== WORK TO COMPLETE ==
These records are to be written out exactly as they read, minus the pictures.

---------- DATASET EXTRACT ----------

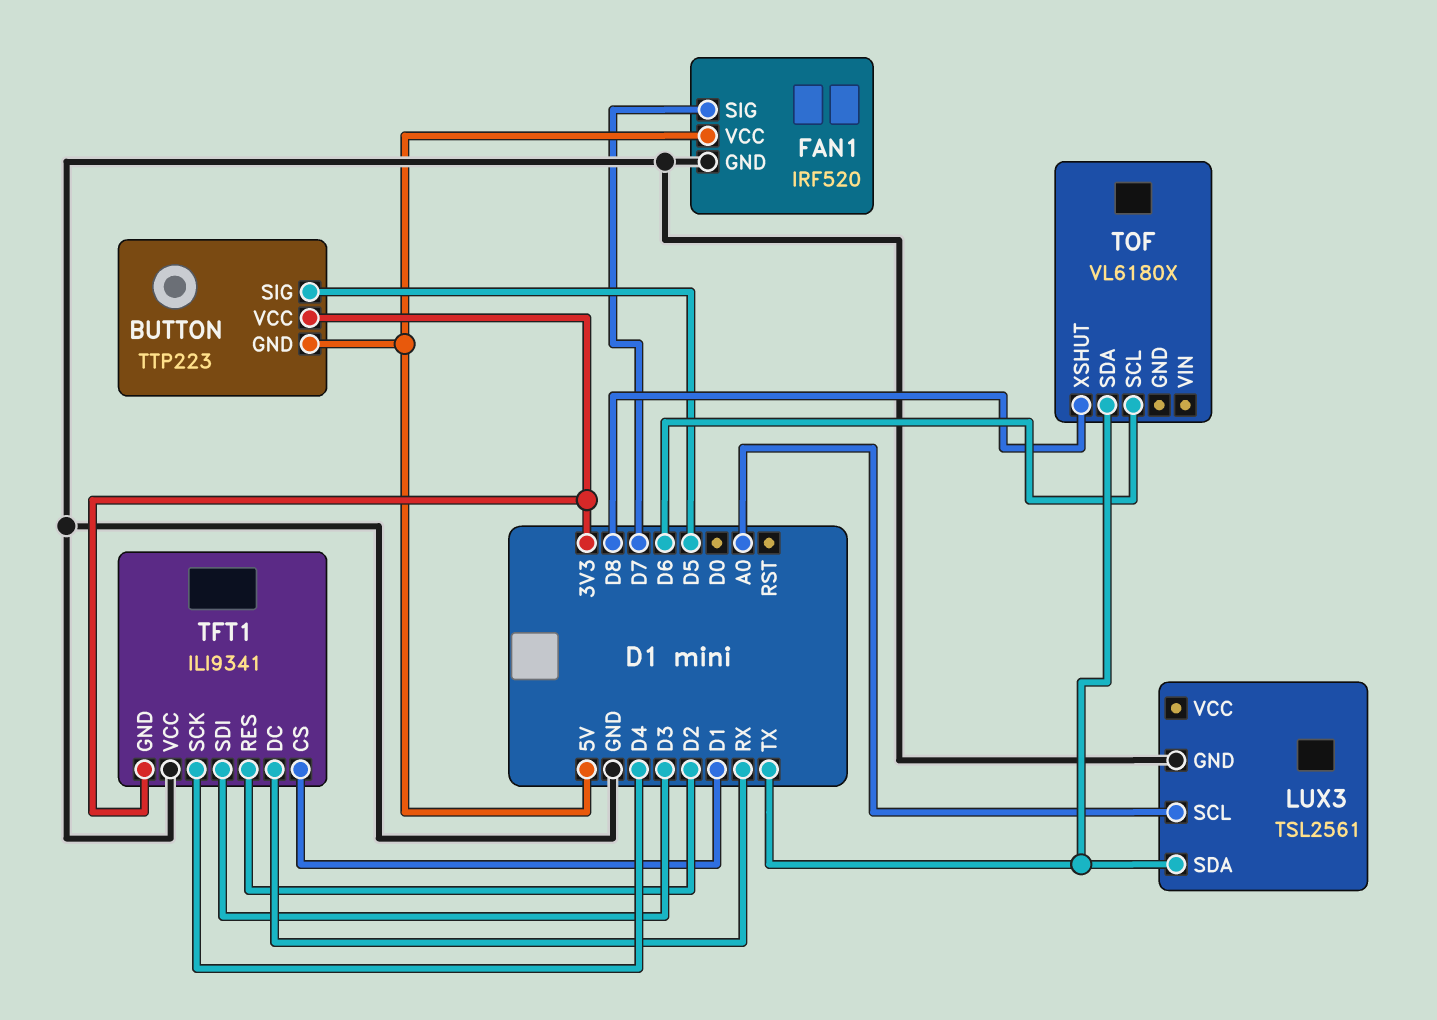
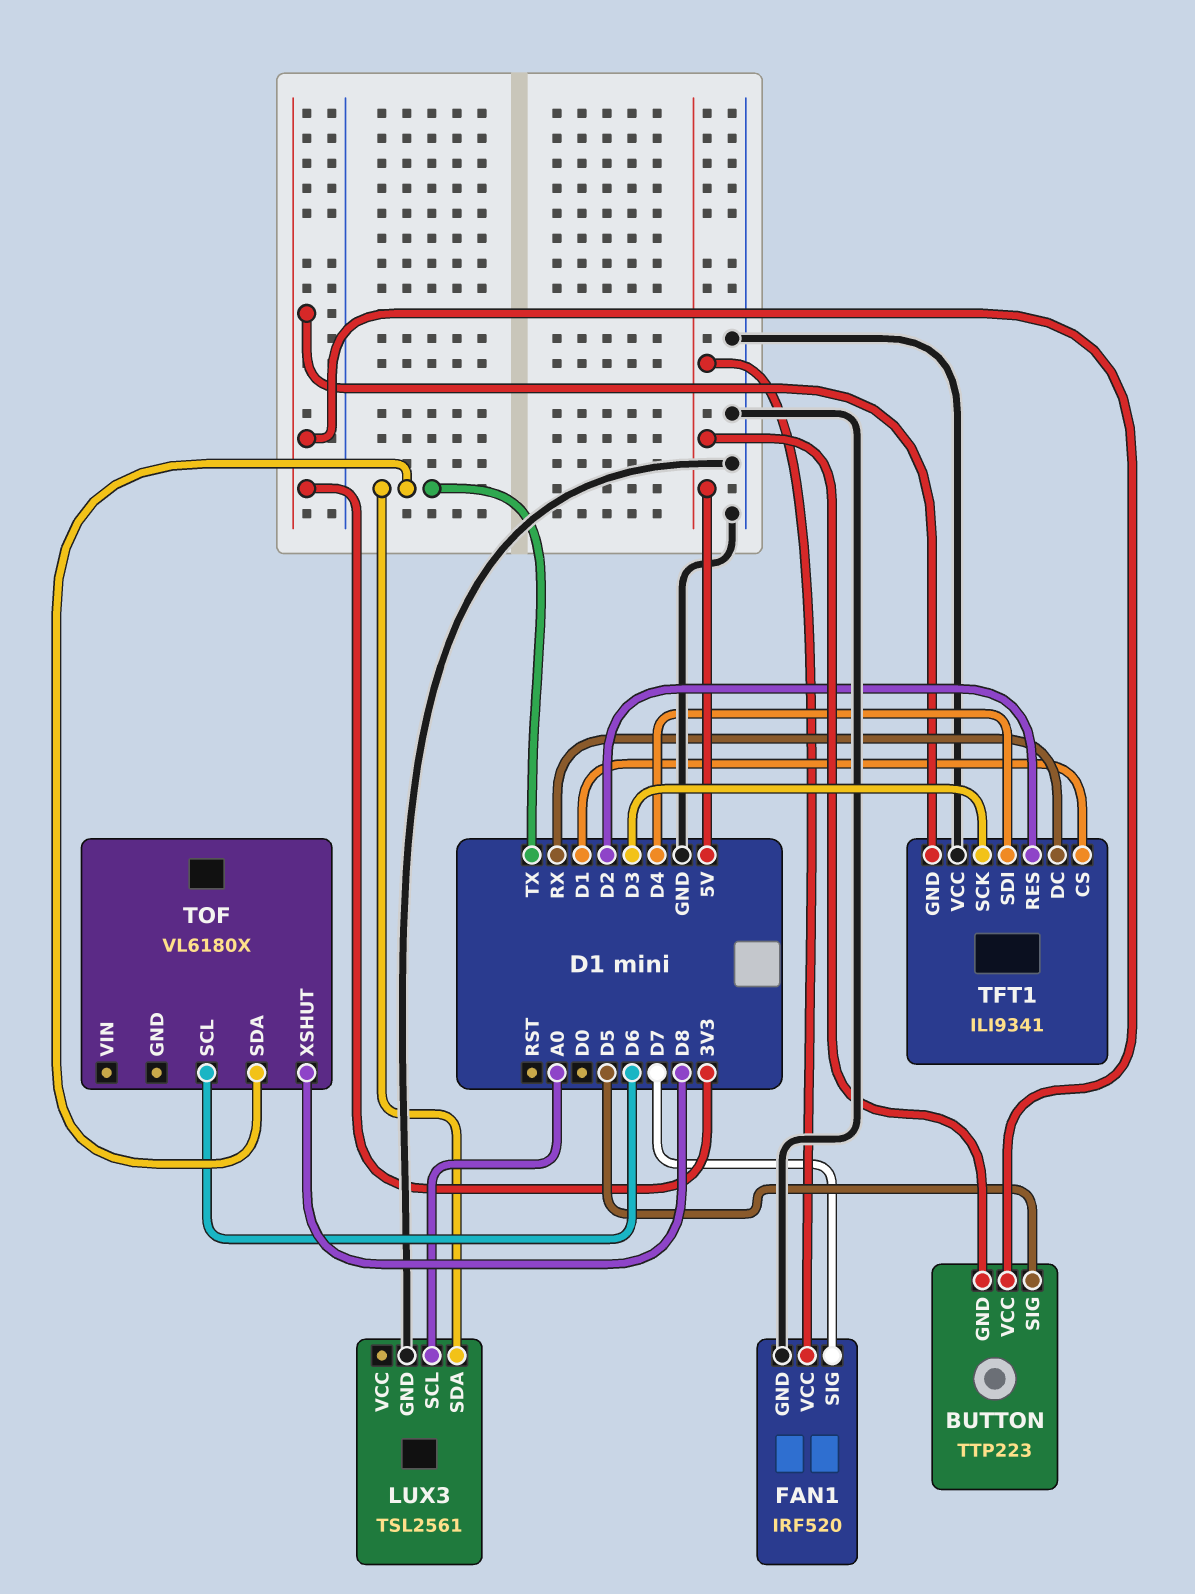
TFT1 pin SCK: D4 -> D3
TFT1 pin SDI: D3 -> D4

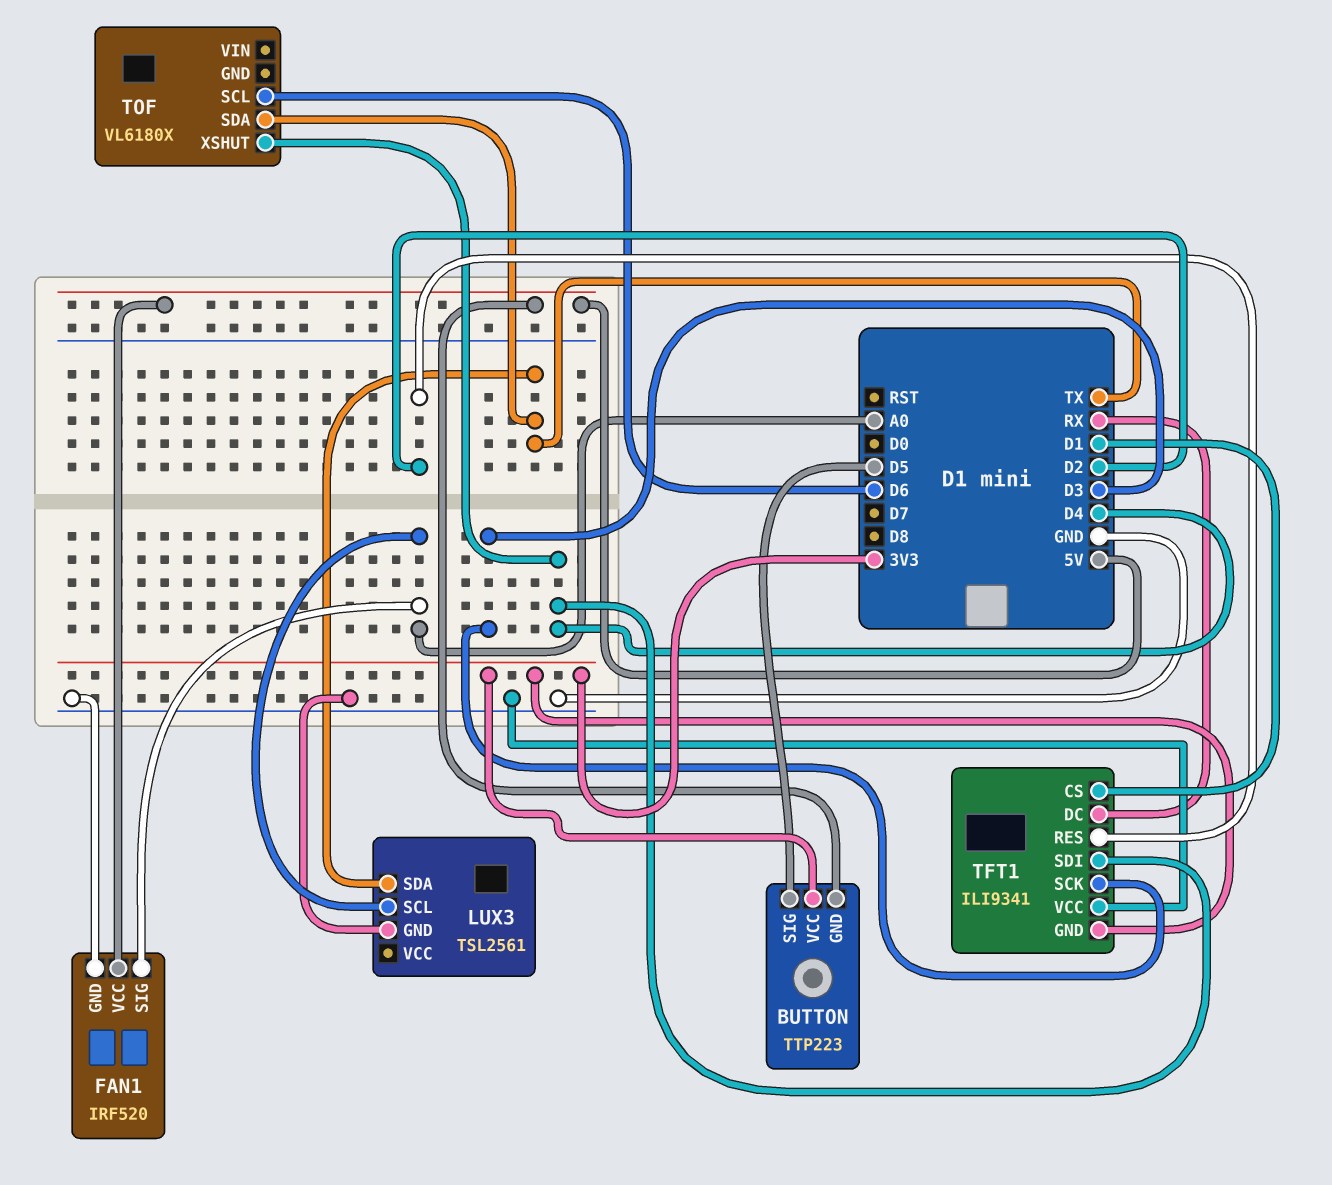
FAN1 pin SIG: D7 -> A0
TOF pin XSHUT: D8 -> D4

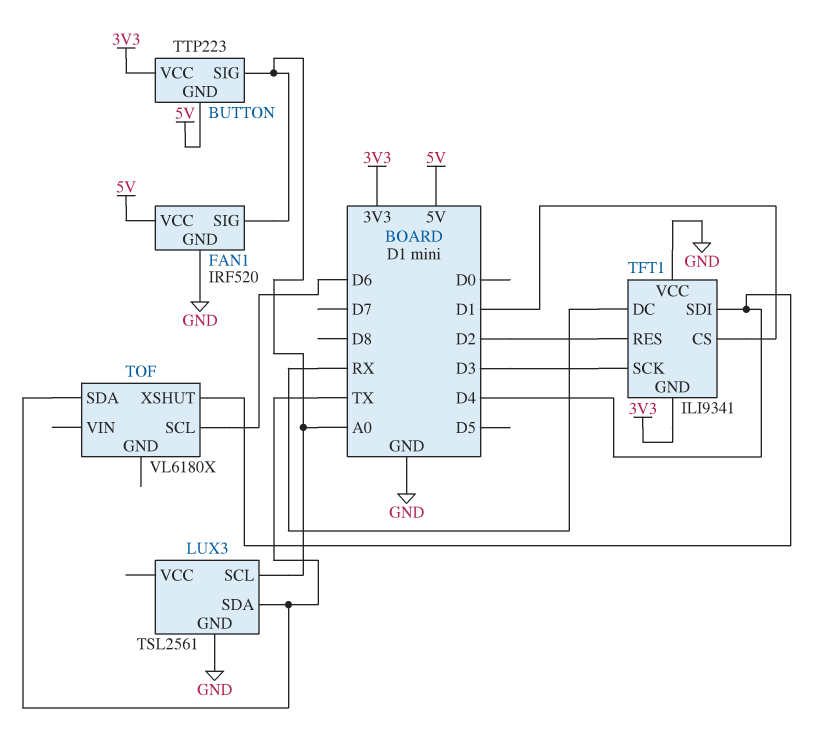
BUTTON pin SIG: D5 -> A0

----------

== EXERCISE RESPONSE ==
TFT1 pin SCK: D4 -> D3
TFT1 pin SDI: D3 -> D4

FAN1 pin SIG: D7 -> A0
TOF pin XSHUT: D8 -> D4

BUTTON pin SIG: D5 -> A0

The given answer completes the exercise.